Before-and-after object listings
※
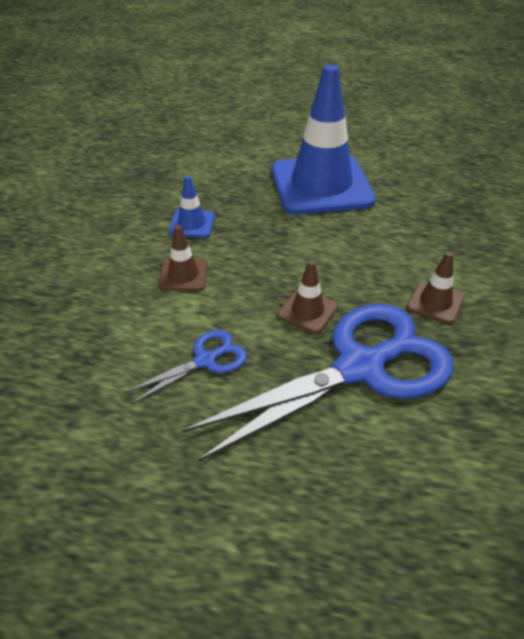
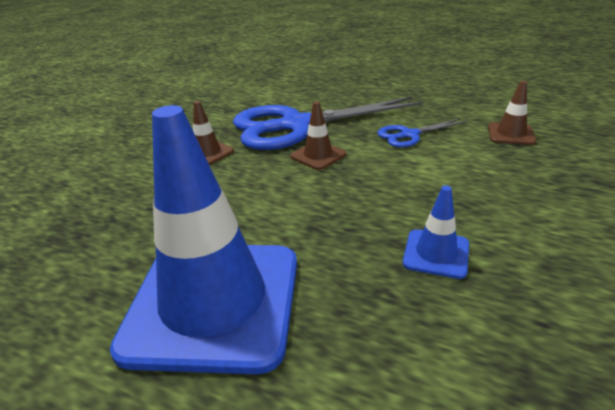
camera: 165 degrees left, 10 degrees down
brown traffic cone [158,225,208,291] -> brown traffic cone moved to [488,81,536,145]

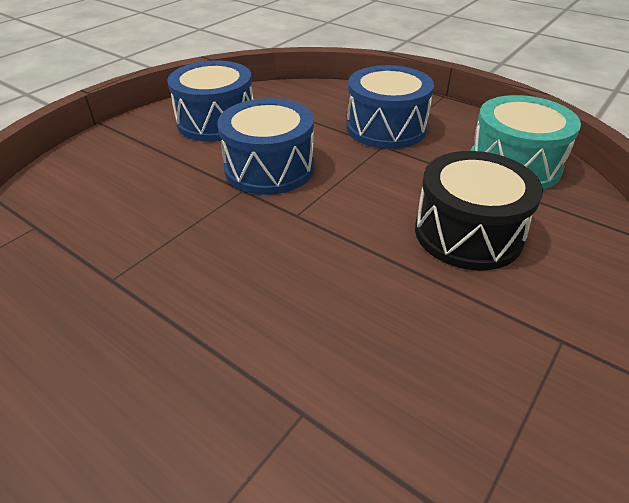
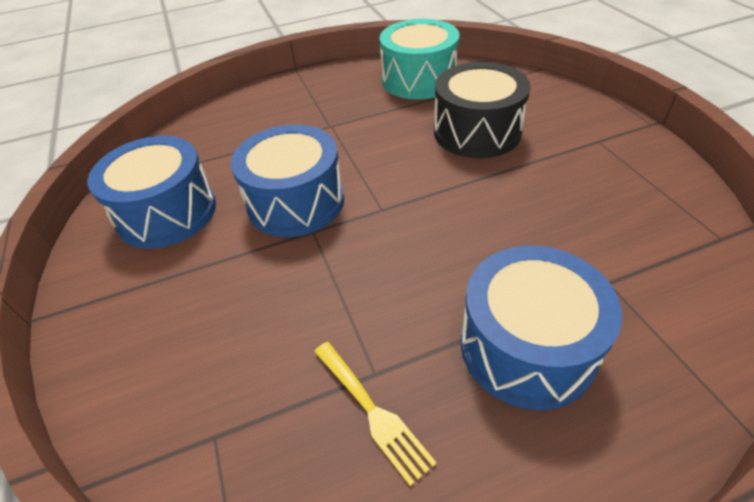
camera: 55 degrees left, 5 degrees up
blue drum [346,65,434,149] -> blue drum moved to [461,246,622,410]
none -> yellow fork [314,342,437,486]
※
**Work instruction**
Reproduce the data word for word; no pictures.

**Answer area**
camera: 165 degrees left, 10 degrees down
brown traffic cone [158,225,208,291] -> brown traffic cone moved to [488,81,536,145]

camera: 55 degrees left, 5 degrees up
blue drum [346,65,434,149] -> blue drum moved to [461,246,622,410]
none -> yellow fork [314,342,437,486]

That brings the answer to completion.